Data for this exercise section start

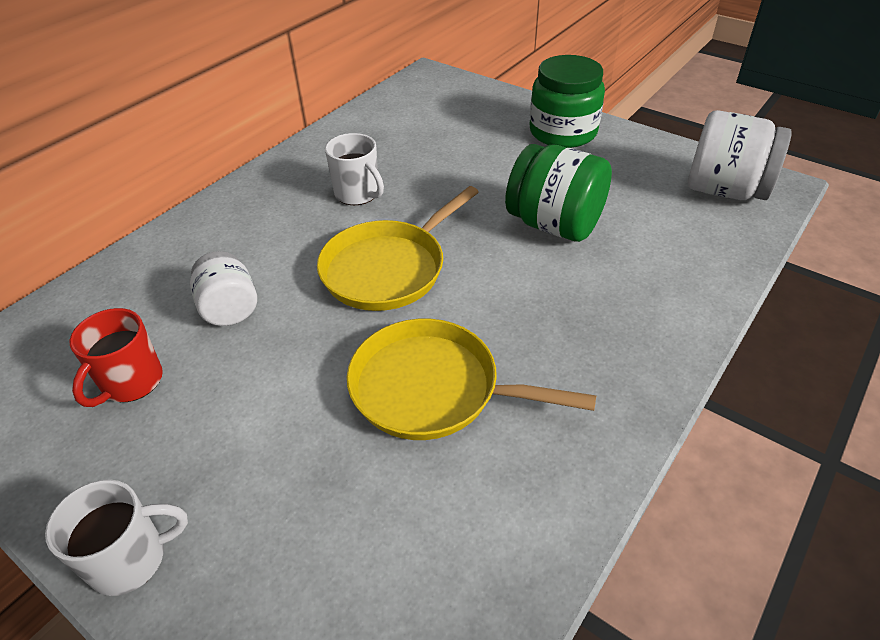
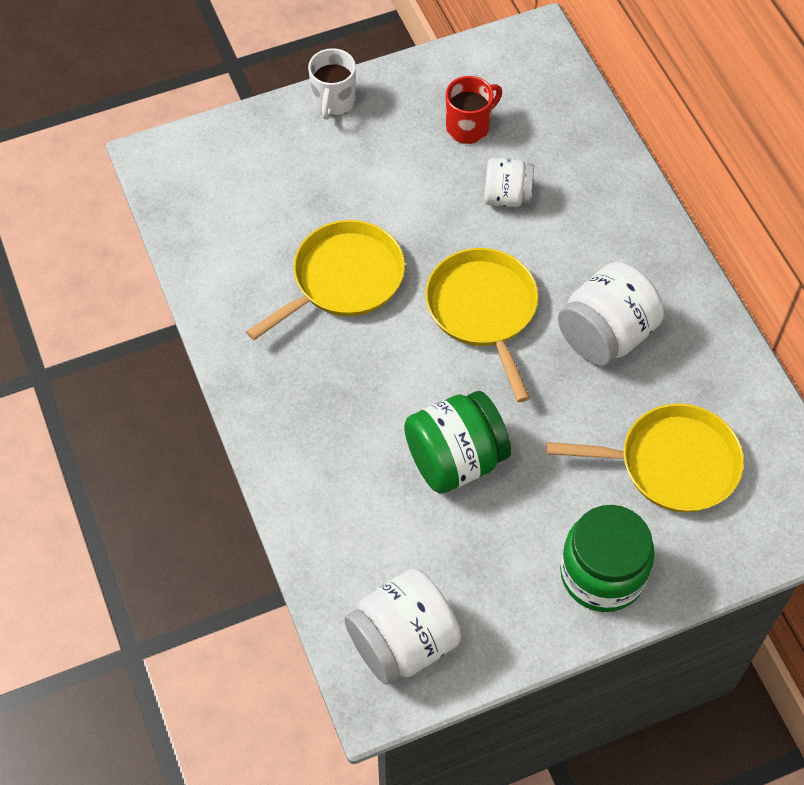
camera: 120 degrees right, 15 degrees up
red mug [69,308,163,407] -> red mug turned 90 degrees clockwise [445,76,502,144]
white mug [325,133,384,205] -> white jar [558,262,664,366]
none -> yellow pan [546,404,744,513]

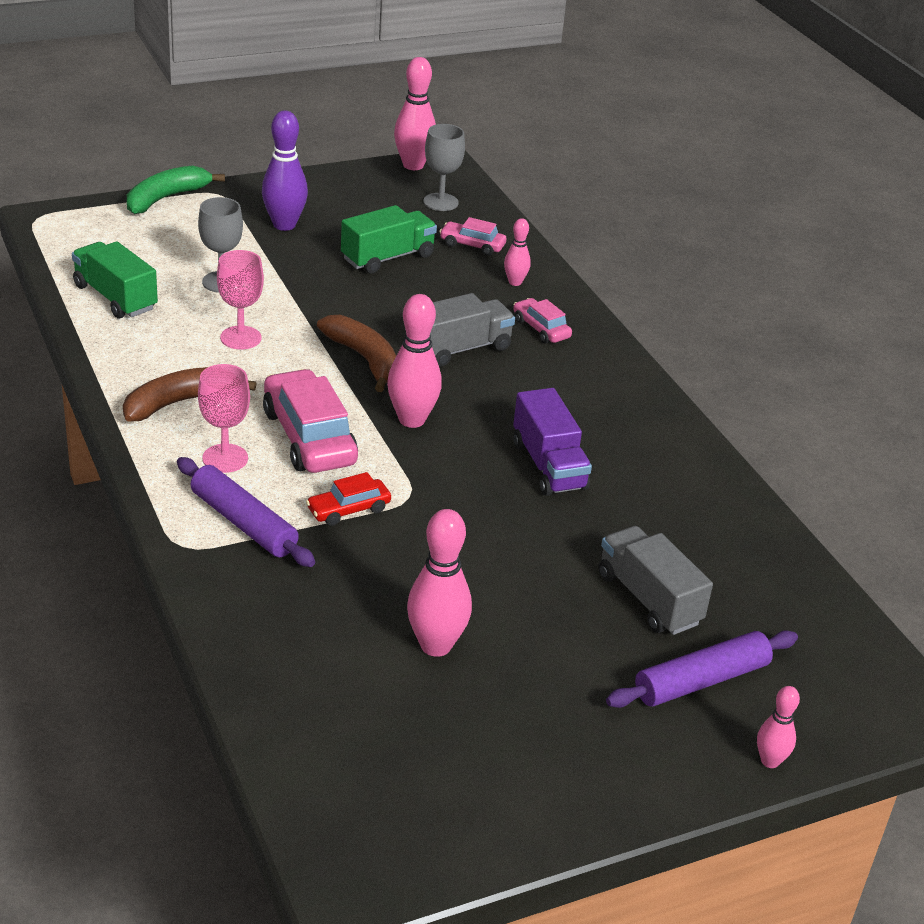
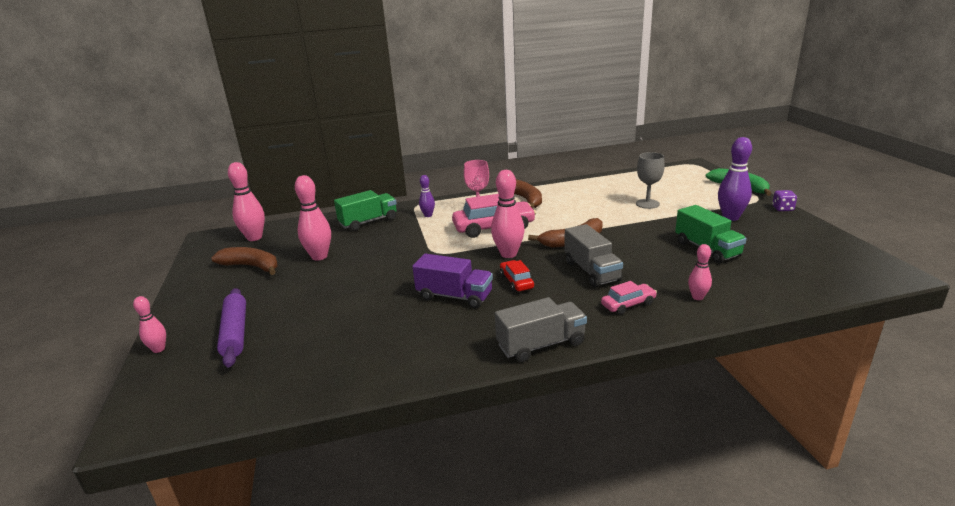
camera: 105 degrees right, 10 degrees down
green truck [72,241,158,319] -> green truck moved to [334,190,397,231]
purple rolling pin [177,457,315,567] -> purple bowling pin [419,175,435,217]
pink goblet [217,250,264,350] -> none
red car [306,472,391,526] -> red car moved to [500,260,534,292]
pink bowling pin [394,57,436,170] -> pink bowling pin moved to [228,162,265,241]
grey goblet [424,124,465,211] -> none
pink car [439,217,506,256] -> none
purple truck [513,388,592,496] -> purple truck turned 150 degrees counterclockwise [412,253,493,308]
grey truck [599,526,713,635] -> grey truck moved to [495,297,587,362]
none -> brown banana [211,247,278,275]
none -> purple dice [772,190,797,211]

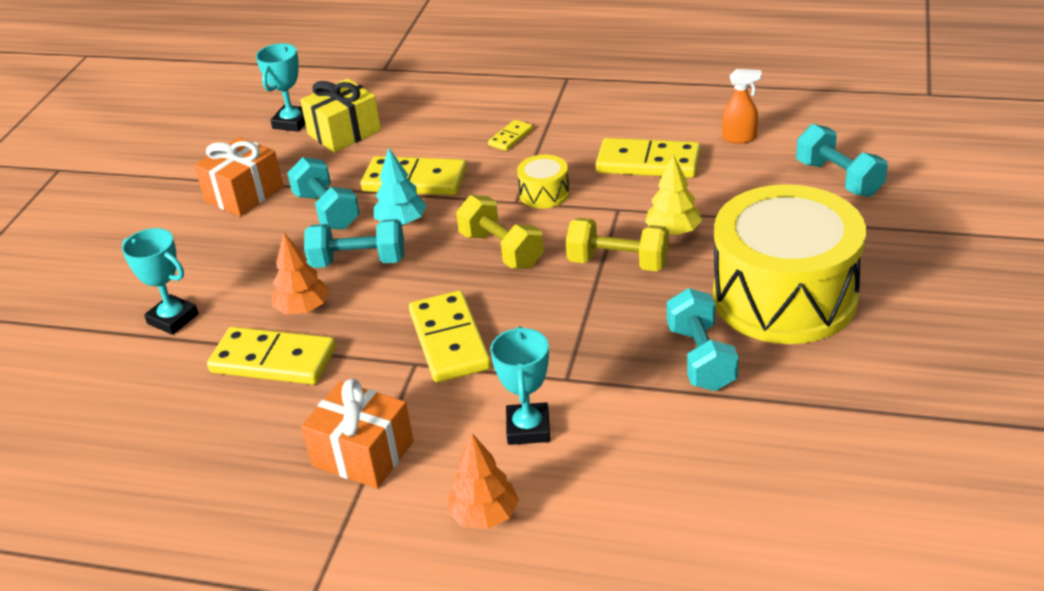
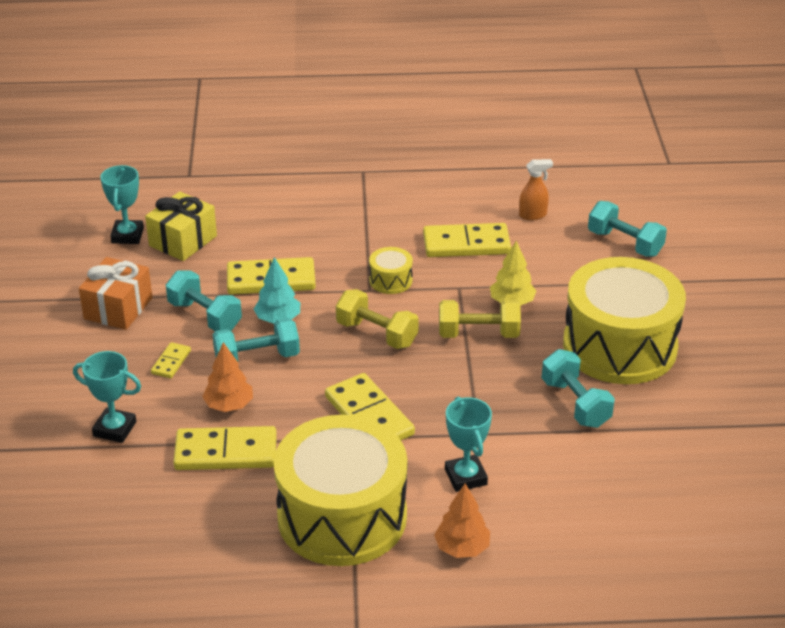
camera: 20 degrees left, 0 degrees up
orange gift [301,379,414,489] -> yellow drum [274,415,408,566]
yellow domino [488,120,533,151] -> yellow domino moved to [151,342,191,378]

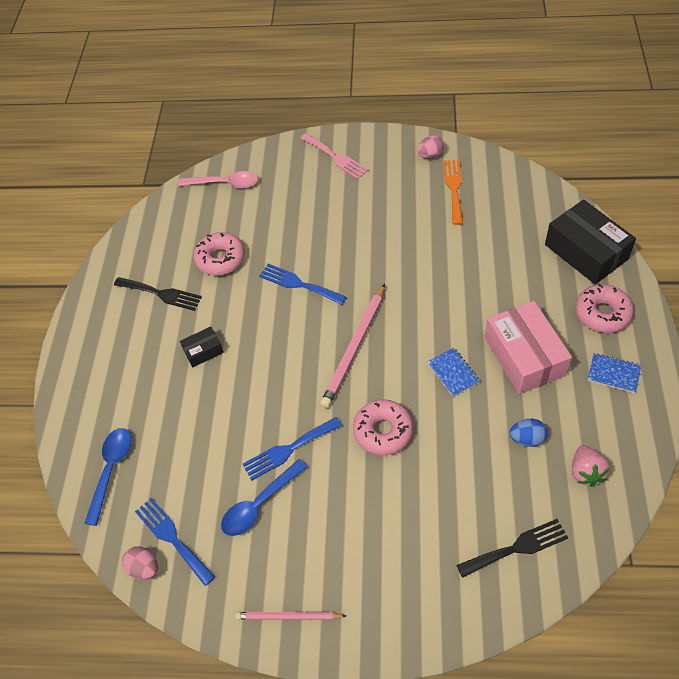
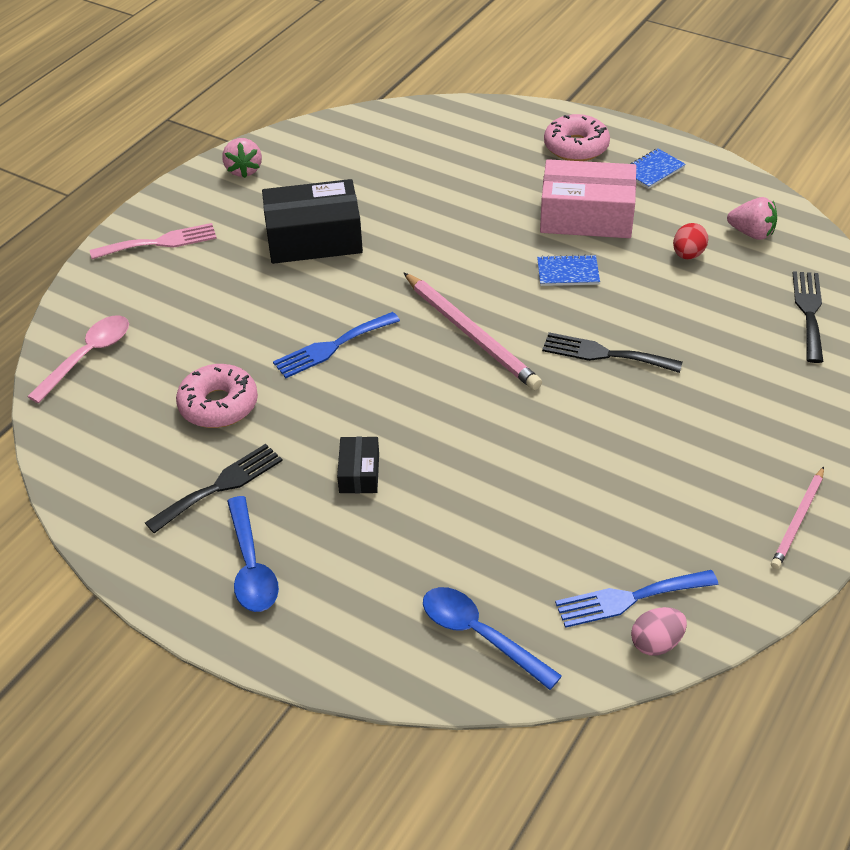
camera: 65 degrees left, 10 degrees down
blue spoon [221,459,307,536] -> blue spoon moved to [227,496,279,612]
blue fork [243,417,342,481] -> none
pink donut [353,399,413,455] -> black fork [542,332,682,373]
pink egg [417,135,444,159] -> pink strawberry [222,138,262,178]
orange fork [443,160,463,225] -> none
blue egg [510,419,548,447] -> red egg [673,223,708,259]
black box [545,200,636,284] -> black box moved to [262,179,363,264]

Data for this exercise section end

## Task to complete
Everything in the records above must be repeated exactly, apart from the pictures.

## Output for this task
camera: 120 degrees right, 15 degrees up
red mug [69,308,163,407] -> red mug turned 90 degrees clockwise [445,76,502,144]
white mug [325,133,384,205] -> white jar [558,262,664,366]
none -> yellow pan [546,404,744,513]

camera: 105 degrees right, 10 degrees down
green truck [72,241,158,319] -> green truck moved to [334,190,397,231]
purple rolling pin [177,457,315,567] -> purple bowling pin [419,175,435,217]
pink goblet [217,250,264,350] -> none
red car [306,472,391,526] -> red car moved to [500,260,534,292]
pink bowling pin [394,57,436,170] -> pink bowling pin moved to [228,162,265,241]
grey goblet [424,124,465,211] -> none
pink car [439,217,506,256] -> none
purple truck [513,388,592,496] -> purple truck turned 150 degrees counterclockwise [412,253,493,308]
grey truck [599,526,713,635] -> grey truck moved to [495,297,587,362]
none -> brown banana [211,247,278,275]
none -> purple dice [772,190,797,211]

camera: 20 degrees left, 0 degrees up
orange gift [301,379,414,489] -> yellow drum [274,415,408,566]
yellow domino [488,120,533,151] -> yellow domino moved to [151,342,191,378]

camera: 65 degrees left, 10 degrees down
blue spoon [221,459,307,536] -> blue spoon moved to [227,496,279,612]
blue fork [243,417,342,481] -> none
pink donut [353,399,413,455] -> black fork [542,332,682,373]
pink egg [417,135,444,159] -> pink strawberry [222,138,262,178]
orange fork [443,160,463,225] -> none
blue egg [510,419,548,447] -> red egg [673,223,708,259]
black box [545,200,636,284] -> black box moved to [262,179,363,264]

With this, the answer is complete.